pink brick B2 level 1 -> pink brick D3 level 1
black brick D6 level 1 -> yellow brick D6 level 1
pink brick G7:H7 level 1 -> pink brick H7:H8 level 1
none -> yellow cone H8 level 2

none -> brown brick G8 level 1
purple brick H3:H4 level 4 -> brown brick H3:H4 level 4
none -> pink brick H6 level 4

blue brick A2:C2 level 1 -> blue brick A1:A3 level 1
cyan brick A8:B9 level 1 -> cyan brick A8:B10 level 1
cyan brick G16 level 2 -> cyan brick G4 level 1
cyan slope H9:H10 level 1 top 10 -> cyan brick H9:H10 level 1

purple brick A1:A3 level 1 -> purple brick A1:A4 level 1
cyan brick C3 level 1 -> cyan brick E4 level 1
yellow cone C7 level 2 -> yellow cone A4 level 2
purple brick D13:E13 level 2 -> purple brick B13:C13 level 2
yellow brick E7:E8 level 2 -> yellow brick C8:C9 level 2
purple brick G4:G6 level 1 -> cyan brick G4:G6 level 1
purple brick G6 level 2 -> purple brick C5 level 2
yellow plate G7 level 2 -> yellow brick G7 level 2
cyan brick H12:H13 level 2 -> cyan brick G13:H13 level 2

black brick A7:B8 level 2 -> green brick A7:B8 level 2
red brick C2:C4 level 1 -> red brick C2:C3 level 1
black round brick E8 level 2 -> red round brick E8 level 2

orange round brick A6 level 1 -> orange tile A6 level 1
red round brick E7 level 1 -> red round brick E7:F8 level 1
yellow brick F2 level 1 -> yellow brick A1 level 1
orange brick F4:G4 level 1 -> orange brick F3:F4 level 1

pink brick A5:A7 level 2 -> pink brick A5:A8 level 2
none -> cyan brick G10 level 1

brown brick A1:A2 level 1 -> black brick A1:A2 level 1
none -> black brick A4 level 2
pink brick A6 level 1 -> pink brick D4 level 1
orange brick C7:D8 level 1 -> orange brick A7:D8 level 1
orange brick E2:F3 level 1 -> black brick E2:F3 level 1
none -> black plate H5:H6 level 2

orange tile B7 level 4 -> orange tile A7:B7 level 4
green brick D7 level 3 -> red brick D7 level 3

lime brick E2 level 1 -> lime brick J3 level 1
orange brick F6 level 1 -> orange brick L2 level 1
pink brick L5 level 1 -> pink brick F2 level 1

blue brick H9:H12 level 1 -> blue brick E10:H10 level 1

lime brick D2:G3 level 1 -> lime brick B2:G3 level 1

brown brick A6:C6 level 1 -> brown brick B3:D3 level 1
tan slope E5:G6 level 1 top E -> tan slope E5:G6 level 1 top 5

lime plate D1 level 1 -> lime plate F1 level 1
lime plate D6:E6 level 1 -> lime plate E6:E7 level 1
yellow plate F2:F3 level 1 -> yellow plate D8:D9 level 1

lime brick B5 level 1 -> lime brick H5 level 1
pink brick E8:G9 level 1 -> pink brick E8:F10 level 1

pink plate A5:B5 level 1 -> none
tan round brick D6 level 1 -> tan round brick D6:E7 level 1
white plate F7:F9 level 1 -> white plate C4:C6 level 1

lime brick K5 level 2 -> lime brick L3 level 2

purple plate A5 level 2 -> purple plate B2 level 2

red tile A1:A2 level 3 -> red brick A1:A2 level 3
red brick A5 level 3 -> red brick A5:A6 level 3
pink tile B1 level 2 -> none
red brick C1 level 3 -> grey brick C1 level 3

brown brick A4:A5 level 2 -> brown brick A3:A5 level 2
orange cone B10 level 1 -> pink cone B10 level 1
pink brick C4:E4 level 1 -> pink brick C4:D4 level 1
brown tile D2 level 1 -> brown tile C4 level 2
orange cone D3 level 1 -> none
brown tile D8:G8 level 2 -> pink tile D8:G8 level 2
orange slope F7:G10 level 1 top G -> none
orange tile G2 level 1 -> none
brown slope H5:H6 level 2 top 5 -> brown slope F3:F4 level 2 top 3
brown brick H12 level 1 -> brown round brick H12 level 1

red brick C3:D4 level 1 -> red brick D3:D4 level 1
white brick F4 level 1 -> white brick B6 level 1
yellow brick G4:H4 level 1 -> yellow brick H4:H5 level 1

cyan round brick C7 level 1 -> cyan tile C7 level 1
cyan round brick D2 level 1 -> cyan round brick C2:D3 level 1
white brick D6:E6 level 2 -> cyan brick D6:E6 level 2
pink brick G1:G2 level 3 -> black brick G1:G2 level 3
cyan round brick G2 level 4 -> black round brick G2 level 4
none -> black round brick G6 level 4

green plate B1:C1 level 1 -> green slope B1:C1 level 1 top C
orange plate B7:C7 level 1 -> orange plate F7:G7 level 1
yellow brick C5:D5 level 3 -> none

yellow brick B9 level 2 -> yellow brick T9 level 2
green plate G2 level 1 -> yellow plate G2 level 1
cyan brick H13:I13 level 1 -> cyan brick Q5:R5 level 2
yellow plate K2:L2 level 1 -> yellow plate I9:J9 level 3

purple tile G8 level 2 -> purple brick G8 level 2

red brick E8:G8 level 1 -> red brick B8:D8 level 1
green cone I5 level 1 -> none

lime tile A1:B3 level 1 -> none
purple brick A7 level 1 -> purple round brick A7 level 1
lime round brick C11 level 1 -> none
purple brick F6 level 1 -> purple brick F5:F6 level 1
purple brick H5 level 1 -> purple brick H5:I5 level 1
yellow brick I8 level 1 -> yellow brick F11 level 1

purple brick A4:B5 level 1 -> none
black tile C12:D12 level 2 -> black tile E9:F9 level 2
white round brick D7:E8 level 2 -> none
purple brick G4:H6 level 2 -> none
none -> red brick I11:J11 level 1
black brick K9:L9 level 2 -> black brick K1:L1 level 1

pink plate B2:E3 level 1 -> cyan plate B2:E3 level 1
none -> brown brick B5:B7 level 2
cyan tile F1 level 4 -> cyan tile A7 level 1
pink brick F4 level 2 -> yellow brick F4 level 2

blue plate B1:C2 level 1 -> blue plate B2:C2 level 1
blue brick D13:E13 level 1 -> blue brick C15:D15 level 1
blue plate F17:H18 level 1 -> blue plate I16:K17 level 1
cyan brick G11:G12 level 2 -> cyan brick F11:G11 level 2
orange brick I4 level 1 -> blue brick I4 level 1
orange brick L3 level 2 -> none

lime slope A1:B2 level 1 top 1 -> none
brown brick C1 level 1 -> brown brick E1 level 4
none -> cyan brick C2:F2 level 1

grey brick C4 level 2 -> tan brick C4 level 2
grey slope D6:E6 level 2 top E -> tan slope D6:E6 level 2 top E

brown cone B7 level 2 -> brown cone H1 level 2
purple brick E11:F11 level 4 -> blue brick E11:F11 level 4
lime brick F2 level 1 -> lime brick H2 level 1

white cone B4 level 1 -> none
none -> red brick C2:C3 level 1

= = = = = = =

▸ EXERCISE DIRECTIONS
Start with the first line. Please copy exactly each line of the listing through the one with "cyan slope H9:H10", including it.

▸ WRITTEN SOLUTION
pink brick B2 level 1 -> pink brick D3 level 1
black brick D6 level 1 -> yellow brick D6 level 1
pink brick G7:H7 level 1 -> pink brick H7:H8 level 1
none -> yellow cone H8 level 2

none -> brown brick G8 level 1
purple brick H3:H4 level 4 -> brown brick H3:H4 level 4
none -> pink brick H6 level 4

blue brick A2:C2 level 1 -> blue brick A1:A3 level 1
cyan brick A8:B9 level 1 -> cyan brick A8:B10 level 1
cyan brick G16 level 2 -> cyan brick G4 level 1
cyan slope H9:H10 level 1 top 10 -> cyan brick H9:H10 level 1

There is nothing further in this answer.